[AVAILABLE DATA Boundary: Start]
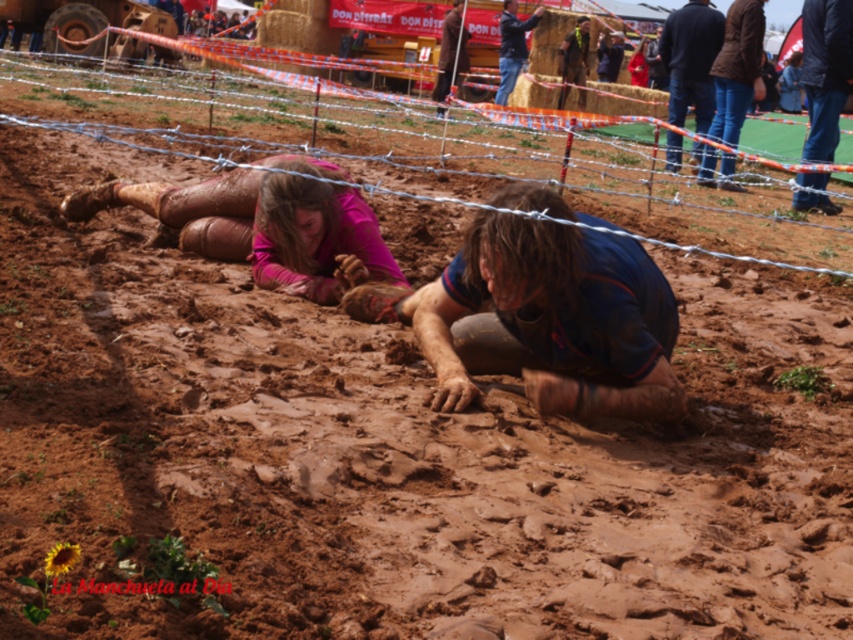
Is barbed wire at center wider than pink matte/skinny pants at center?

Yes, barbed wire at center is wider than pink matte/skinny pants at center.

I want to click on barbed wire at center, so click(x=230, y=157).

Can you confirm if pink matte/skinny pants at center is bigger than dark blue shirt at upper right?

Actually, pink matte/skinny pants at center might be smaller than dark blue shirt at upper right.

Between pink matte/skinny pants at center and dark blue shirt at upper right, which one has less height?

Standing shorter between the two is pink matte/skinny pants at center.

Who is more forward, [292,156] or [659,51]?

Point [292,156]

Where is `pink matte/skinny pants at center`? Image resolution: width=853 pixels, height=640 pixels. pink matte/skinny pants at center is located at coordinates (263, 228).

Can you confirm if pink matte/skinny pants at center is positioned above dark blue jeans at upper right?

Incorrect, pink matte/skinny pants at center is not positioned above dark blue jeans at upper right.

Between pink matte/skinny pants at center and dark blue jeans at upper right, which one is positioned lower?

pink matte/skinny pants at center is lower down.

Find the location of a particular element. pink matte/skinny pants at center is located at coordinates (263, 228).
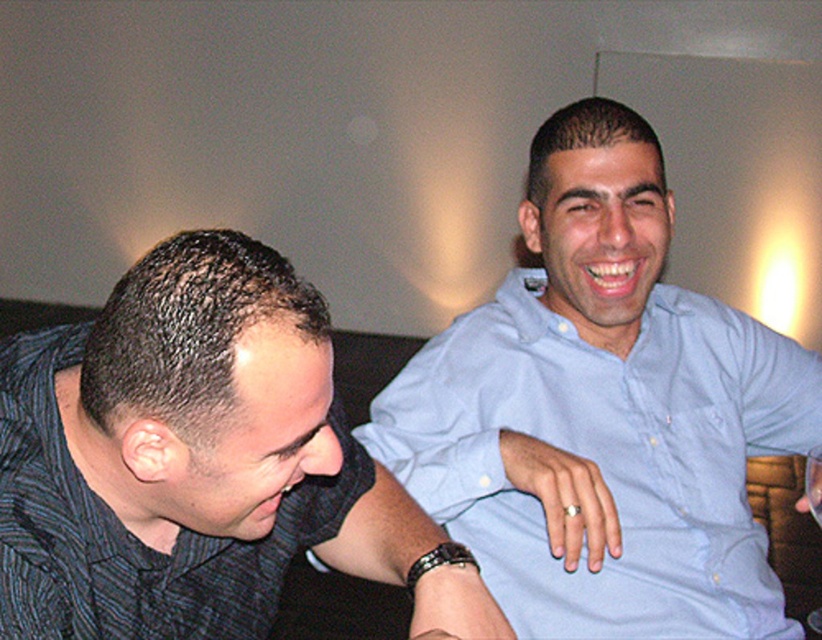
Question: Among these objects, which one is nearest to the camera?

Choices:
 (A) transparent glass at upper left
 (B) dark blue striped shirt at left
 (C) light blue cotton shirt at right

Answer: (B)

Question: Is dark blue striped shirt at left below transparent glass at upper left?

Choices:
 (A) yes
 (B) no

Answer: (B)

Question: In this image, where is dark blue striped shirt at left located relative to light blue cotton shirt at right?

Choices:
 (A) above
 (B) below

Answer: (B)

Question: Which of the following is the closest to the observer?

Choices:
 (A) light blue cotton shirt at right
 (B) transparent glass at upper left

Answer: (A)

Question: Does dark blue striped shirt at left lie behind light blue cotton shirt at right?

Choices:
 (A) yes
 (B) no

Answer: (B)

Question: Among these points, which one is nearest to the camera?

Choices:
 (A) (654, 364)
 (B) (15, 440)
 (C) (806, 461)

Answer: (B)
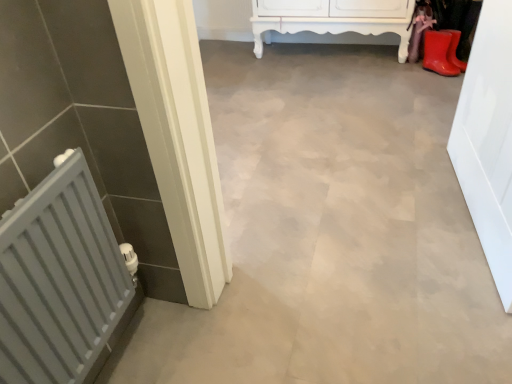
Find the location of `vacant area that lies between white glossy cabinet at upper center and white glossy door at right`. vacant area that lies between white glossy cabinet at upper center and white glossy door at right is located at coordinates (372, 124).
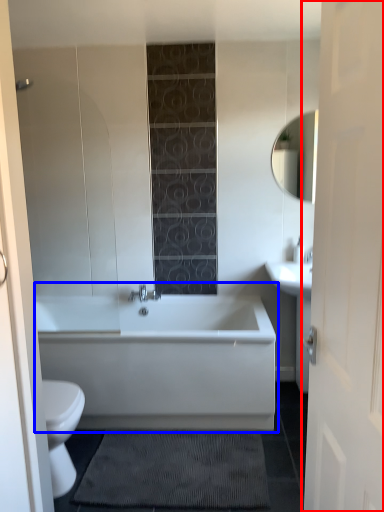
Question: Which of the following is the farthest to the observer, door (highlighted by a red box) or bathtub (highlighted by a blue box)?

Choices:
 (A) door
 (B) bathtub

Answer: (B)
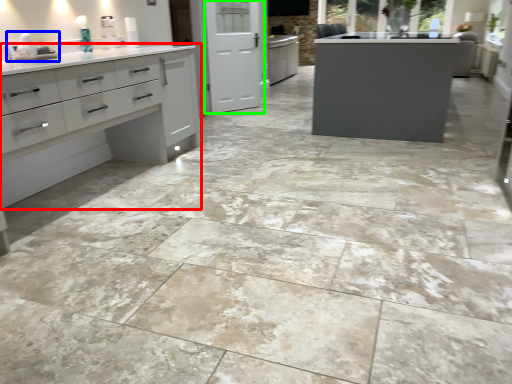
Question: Which object is positioned closest to cupboard (highlighted by a red box)? Select from sink (highlighted by a blue box) and screen door (highlighted by a green box).

Choices:
 (A) sink
 (B) screen door

Answer: (A)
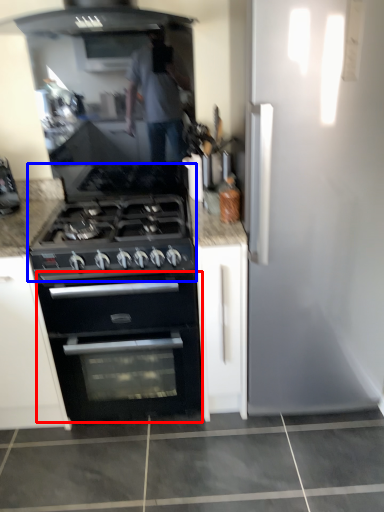
Question: Which object is closer to the camera taking this photo, oven (highlighted by a red box) or gas stove (highlighted by a blue box)?

Choices:
 (A) oven
 (B) gas stove

Answer: (B)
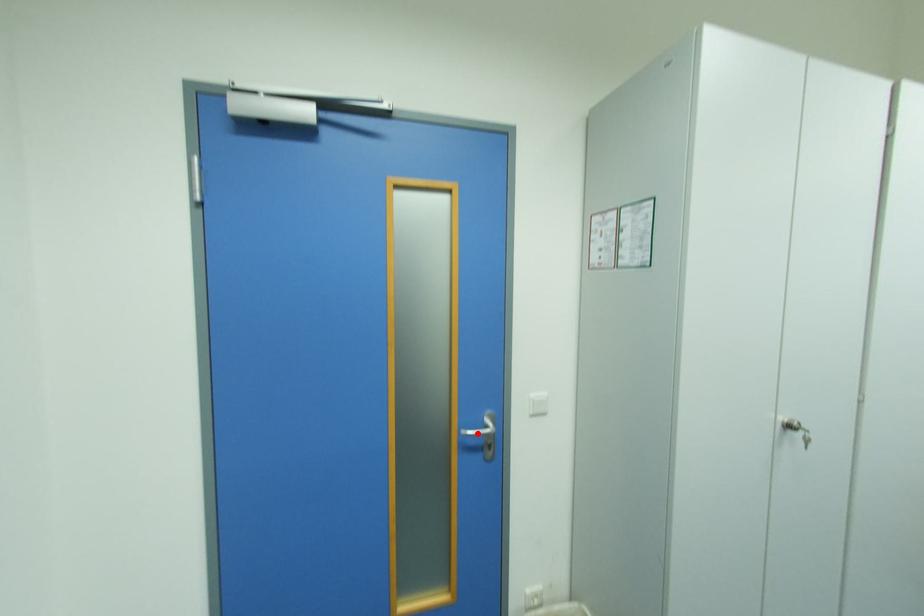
[AVAILABLE DATA Boundary: End]
▶ _WHAT IS EXPECTED_: Put each line of the records above into a JSON list of strings, one string per line. Skip blank lines and leave out the pictures.

▶ _WRITTEN RESPONSE_:
[
  "Is barbed wire at center wider than pink matte/skinny pants at center?",
  "Yes, barbed wire at center is wider than pink matte/skinny pants at center.",
  "I want to click on barbed wire at center, so click(x=230, y=157).",
  "Can you confirm if pink matte/skinny pants at center is bigger than dark blue shirt at upper right?",
  "Actually, pink matte/skinny pants at center might be smaller than dark blue shirt at upper right.",
  "Between pink matte/skinny pants at center and dark blue shirt at upper right, which one has less height?",
  "Standing shorter between the two is pink matte/skinny pants at center.",
  "Who is more forward, [292,156] or [659,51]?",
  "Point [292,156]",
  "Where is `pink matte/skinny pants at center`? Image resolution: width=853 pixels, height=640 pixels. pink matte/skinny pants at center is located at coordinates (263, 228).",
  "Can you confirm if pink matte/skinny pants at center is positioned above dark blue jeans at upper right?",
  "Incorrect, pink matte/skinny pants at center is not positioned above dark blue jeans at upper right.",
  "Between pink matte/skinny pants at center and dark blue jeans at upper right, which one is positioned lower?",
  "pink matte/skinny pants at center is lower down.",
  "Find the location of a particular element. pink matte/skinny pants at center is located at coordinates (263, 228).",
  "Question: Among these objects, which one is nearest to the camera?",
  "Choices:",
  " (A) transparent glass at upper left",
  " (B) dark blue striped shirt at left",
  " (C) light blue cotton shirt at right",
  "Answer: (B)",
  "Question: Is dark blue striped shirt at left below transparent glass at upper left?",
  "Choices:",
  " (A) yes",
  " (B) no",
  "Answer: (B)",
  "Question: In this image, where is dark blue striped shirt at left located relative to light blue cotton shirt at right?",
  "Choices:",
  " (A) above",
  " (B) below",
  "Answer: (B)",
  "Question: Which of the following is the closest to the observer?",
  "Choices:",
  " (A) light blue cotton shirt at right",
  " (B) transparent glass at upper left",
  "Answer: (A)",
  "Question: Does dark blue striped shirt at left lie behind light blue cotton shirt at right?",
  "Choices:",
  " (A) yes",
  " (B) no",
  "Answer: (B)",
  "Question: Among these points, which one is nearest to the camera?",
  "Choices:",
  " (A) (654, 364)",
  " (B) (15, 440)",
  " (C) (806, 461)",
  "Answer: (B)",
  "Find the location of `vacant area that lies between white glossy cabinet at upper center and white glossy door at right`. vacant area that lies between white glossy cabinet at upper center and white glossy door at right is located at coordinates (372, 124).",
  "Question: Which of the following is the farthest to the observer, door (highlighted by a red box) or bathtub (highlighted by a blue box)?",
  "Choices:",
  " (A) door",
  " (B) bathtub",
  "Answer: (B)",
  "Question: Which object is positioned closest to cupboard (highlighted by a red box)? Select from sink (highlighted by a blue box) and screen door (highlighted by a green box).",
  "Choices:",
  " (A) sink",
  " (B) screen door",
  "Answer: (A)",
  "Question: Which object is closer to the camera taking this photo, oven (highlighted by a red box) or gas stove (highlighted by a blue box)?",
  "Choices:",
  " (A) oven",
  " (B) gas stove",
  "Answer: (B)"
]